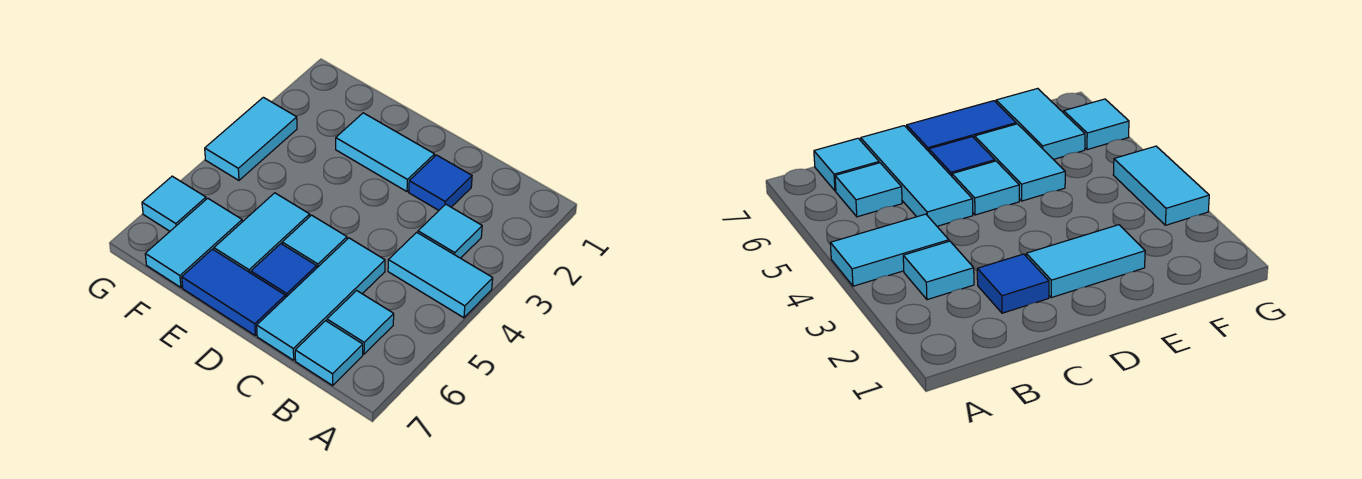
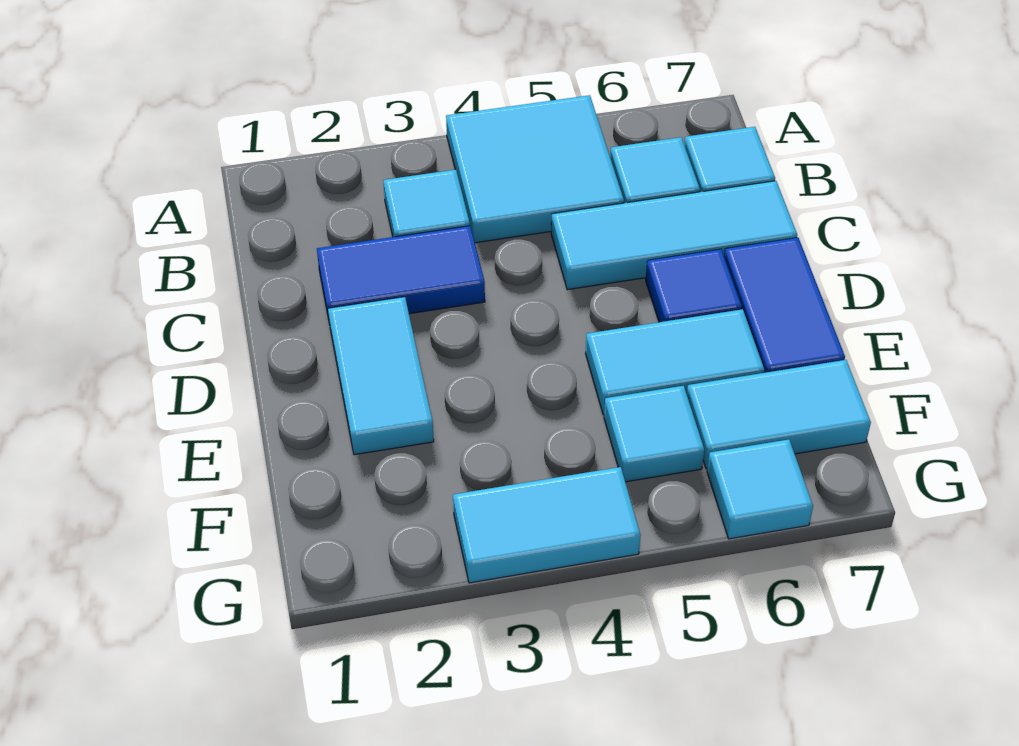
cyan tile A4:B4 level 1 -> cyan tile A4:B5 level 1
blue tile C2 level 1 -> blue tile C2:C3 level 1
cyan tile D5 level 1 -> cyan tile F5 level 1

_Your assignment_
Repeat the listing word for word, and skip every picture it contains.

_Completed exercise_
cyan tile A4:B4 level 1 -> cyan tile A4:B5 level 1
blue tile C2 level 1 -> blue tile C2:C3 level 1
cyan tile D5 level 1 -> cyan tile F5 level 1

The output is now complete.